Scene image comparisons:
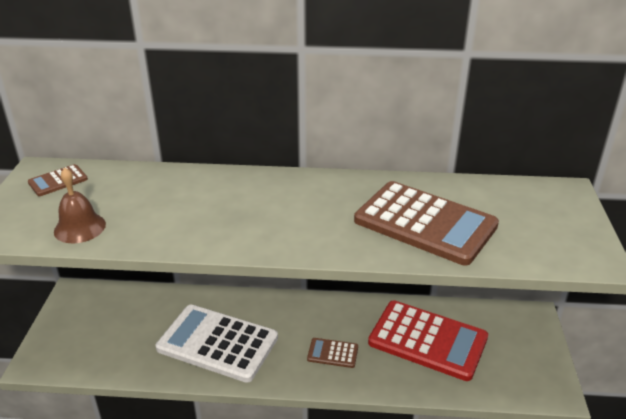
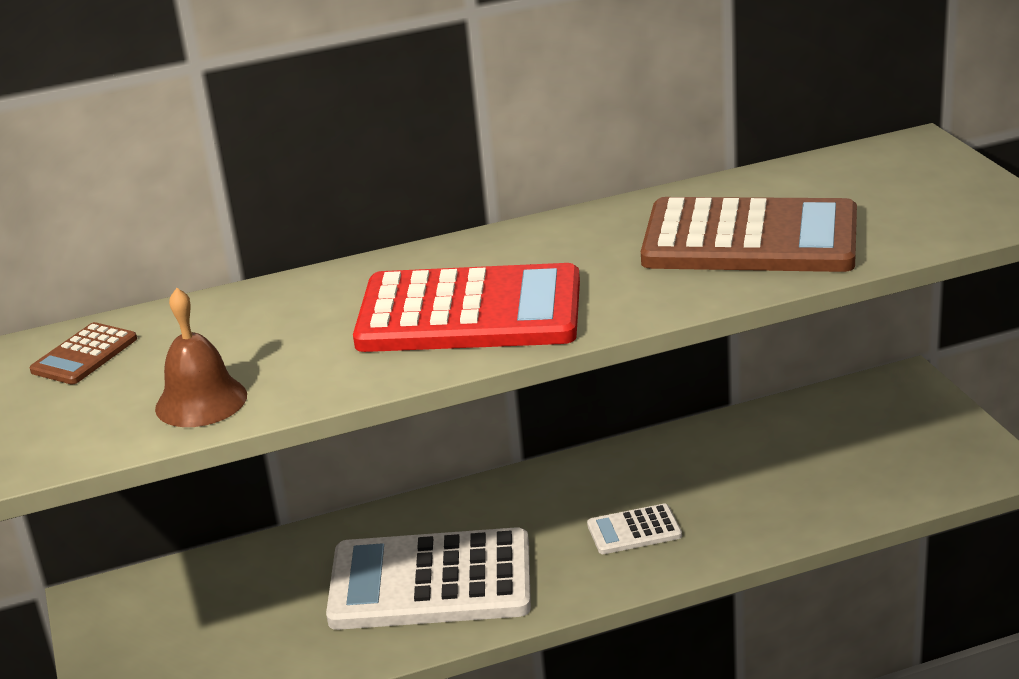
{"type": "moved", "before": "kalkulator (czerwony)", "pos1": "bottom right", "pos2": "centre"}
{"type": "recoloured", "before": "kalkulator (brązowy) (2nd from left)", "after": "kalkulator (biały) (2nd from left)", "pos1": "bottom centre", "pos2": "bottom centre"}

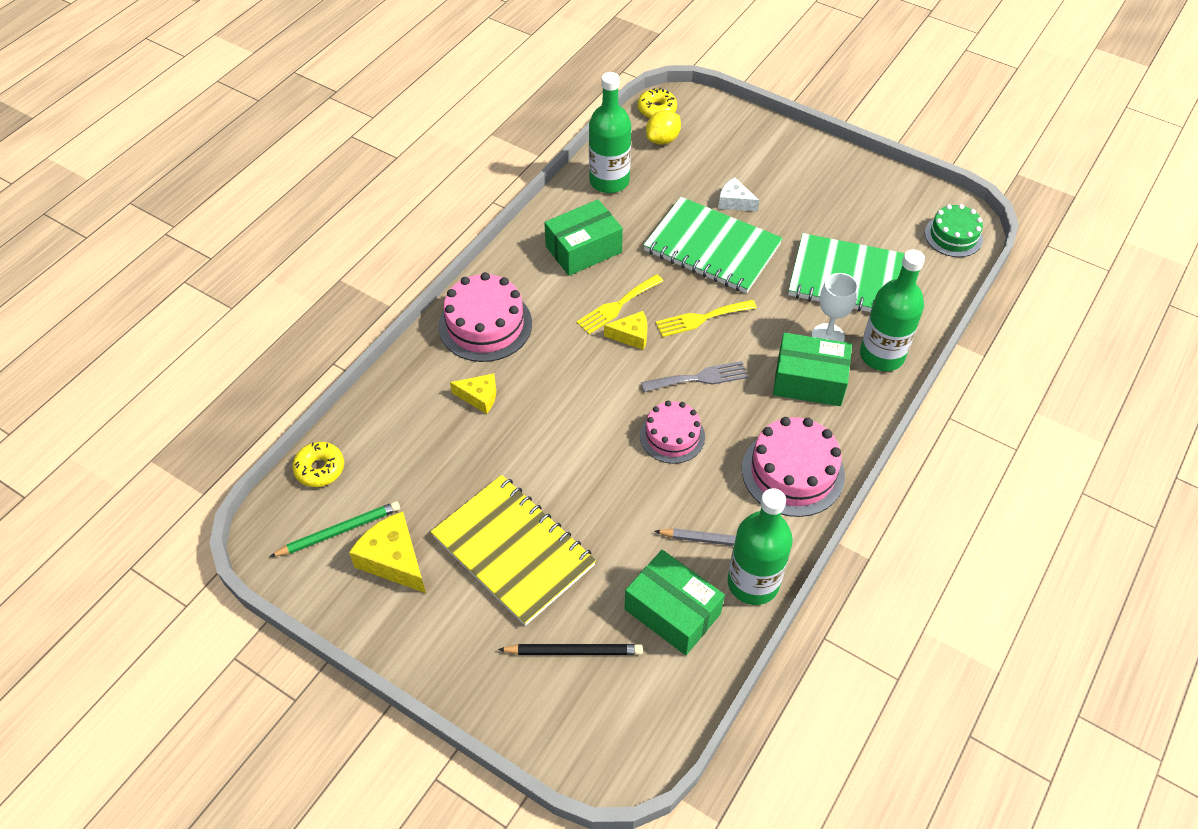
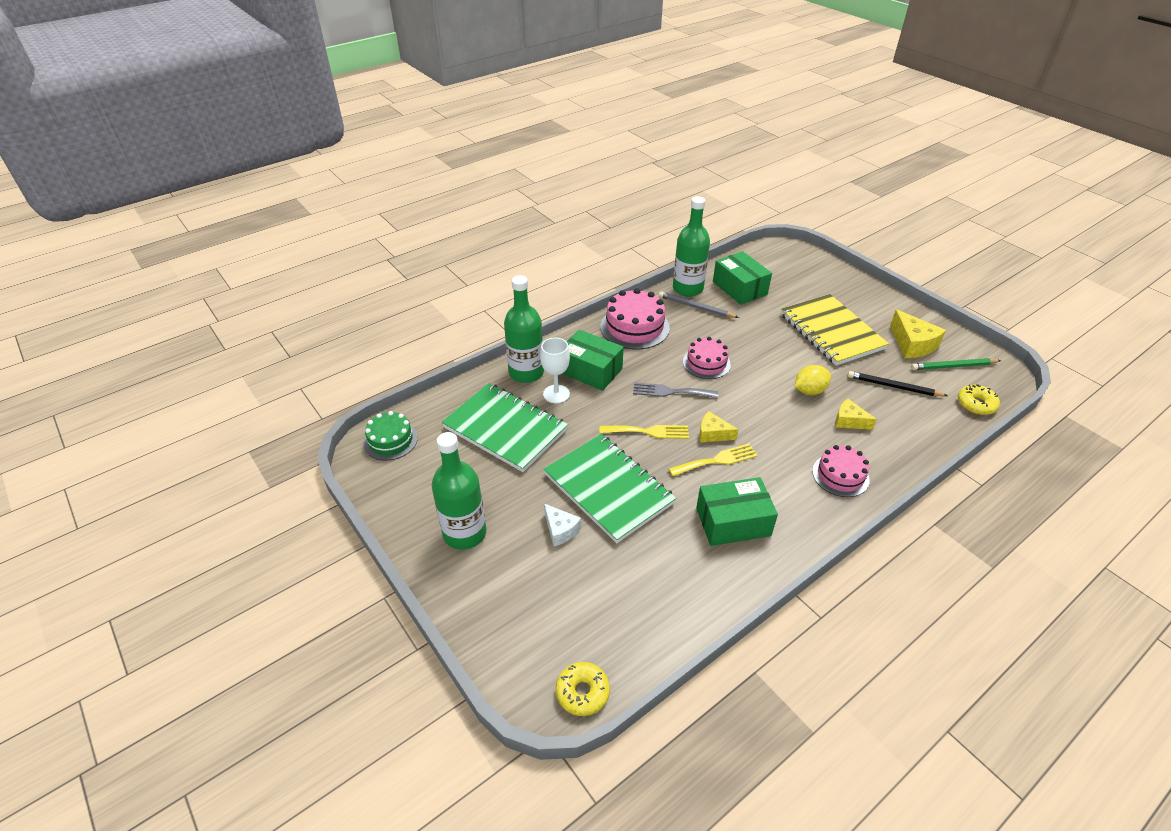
{"type": "moved", "before": "butelka (zielony) (1st from left)", "pos1": "top centre", "pos2": "centre"}
{"type": "moved", "before": "cytryna (żółty)", "pos1": "top centre", "pos2": "middle right"}
{"type": "resized", "before": "tort (różowy) (1st from left in the first image)", "pos1": "centre", "pos2": "middle right", "scale": 0.65}
{"type": "moved", "before": "ołówek (czarny)", "pos1": "bottom centre", "pos2": "middle right"}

TASK BRIEF:
What is needed here is an exact transcription of every record above, with images excluded.

ANSWER SECTION:
{"type": "moved", "before": "kalkulator (czerwony)", "pos1": "bottom right", "pos2": "centre"}
{"type": "recoloured", "before": "kalkulator (brązowy) (2nd from left)", "after": "kalkulator (biały) (2nd from left)", "pos1": "bottom centre", "pos2": "bottom centre"}

{"type": "moved", "before": "butelka (zielony) (1st from left)", "pos1": "top centre", "pos2": "centre"}
{"type": "moved", "before": "cytryna (żółty)", "pos1": "top centre", "pos2": "middle right"}
{"type": "resized", "before": "tort (różowy) (1st from left in the first image)", "pos1": "centre", "pos2": "middle right", "scale": 0.65}
{"type": "moved", "before": "ołówek (czarny)", "pos1": "bottom centre", "pos2": "middle right"}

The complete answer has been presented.